→ **What you will do**: Look through the entries below and copy exactly the part that begins with the line containing "(190, 193) = (209, 65): pink" and ends with the line containing "(402, 528) = (132, 523): black". Do not copy the pictures.

→ **Records drawn from a dataset**:

▬▬▬▬▬▬▬▬▬▬

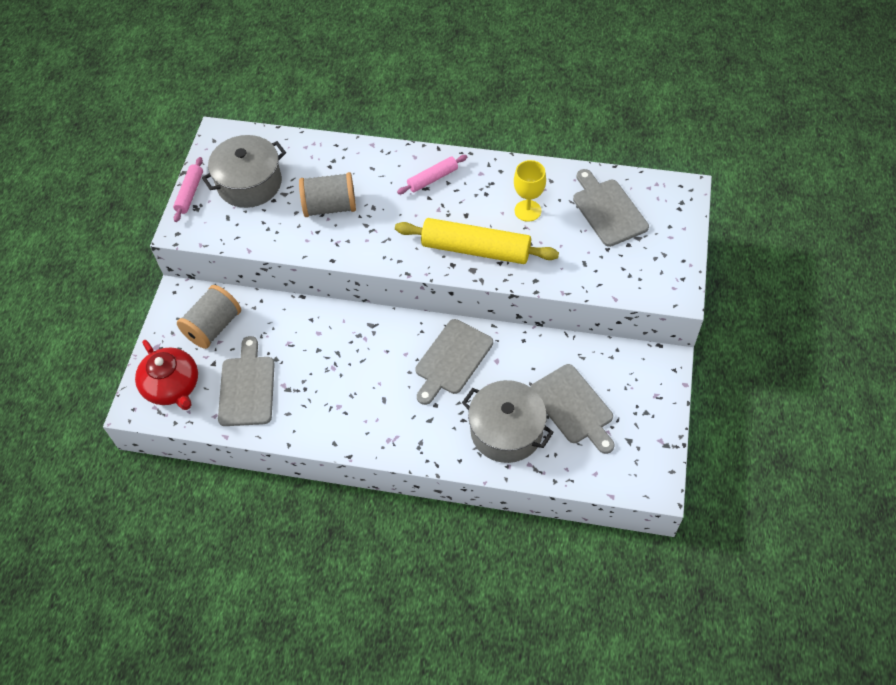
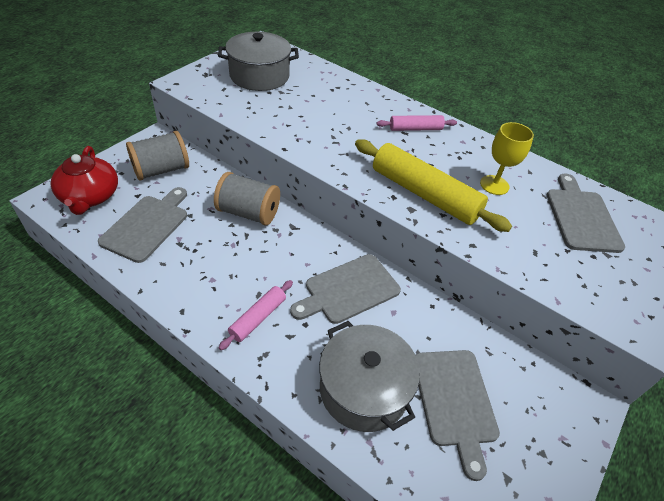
camera: 20 degrees right, 10 degrees down
(190, 193) = (209, 65): pink rolling pin -> pink rolling pin (258, 318)
(330, 207) = (312, 113): grey spool -> grey spool (248, 213)

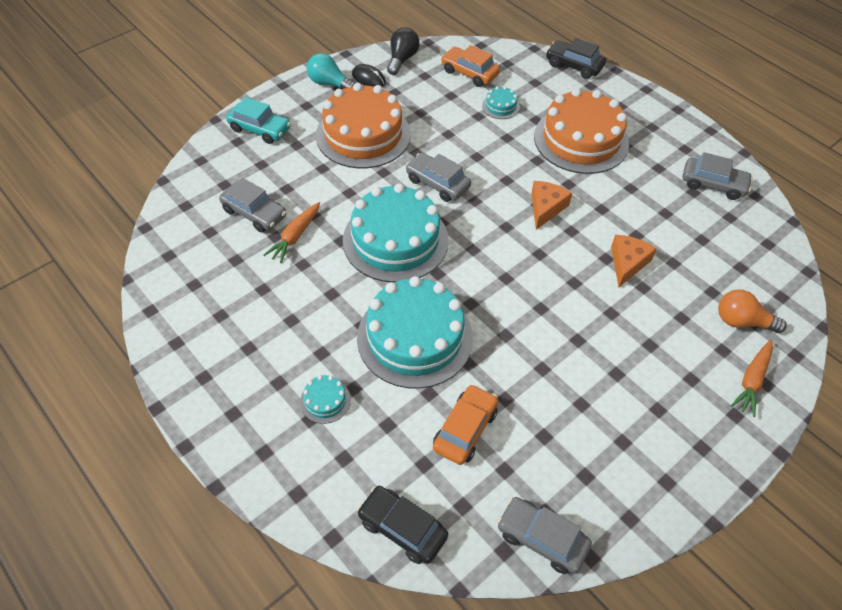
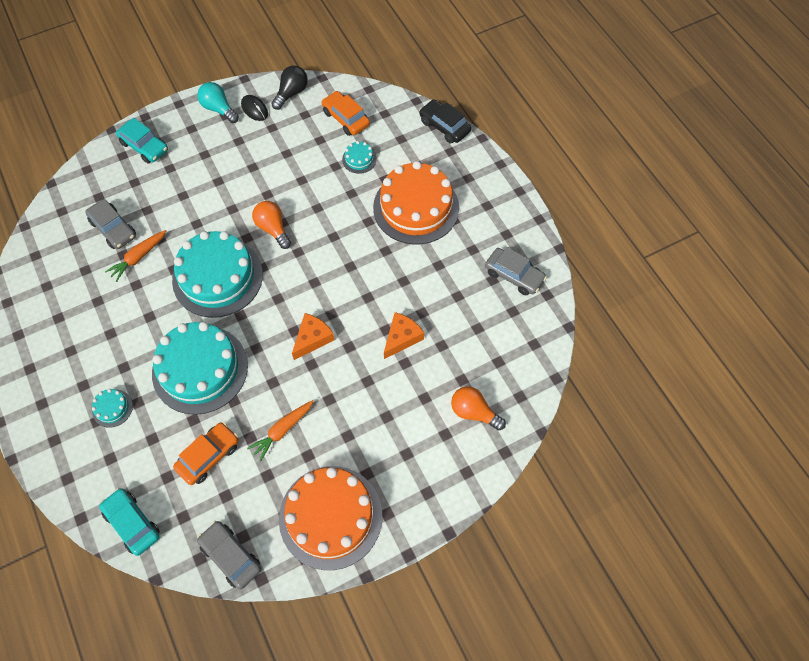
camera: 15 degrees right, 10 degrees up
(363, 134) = (228, 167): orange cake -> orange cake (330, 517)
(402, 528) = (132, 523): black car -> turquoise car
(437, 183) = (273, 229): grey car -> orange light bulb
(546, 208) = (355, 270): orange cheese -> orange cheese (312, 338)
(752, 381) = (455, 466): orange carrot -> orange carrot (282, 430)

▬▬▬▬▬▬▬▬▬▬

→ **Result of the exercise**:
(190, 193) = (209, 65): pink rolling pin -> pink rolling pin (258, 318)
(330, 207) = (312, 113): grey spool -> grey spool (248, 213)

camera: 15 degrees right, 10 degrees up
(363, 134) = (228, 167): orange cake -> orange cake (330, 517)
(402, 528) = (132, 523): black car -> turquoise car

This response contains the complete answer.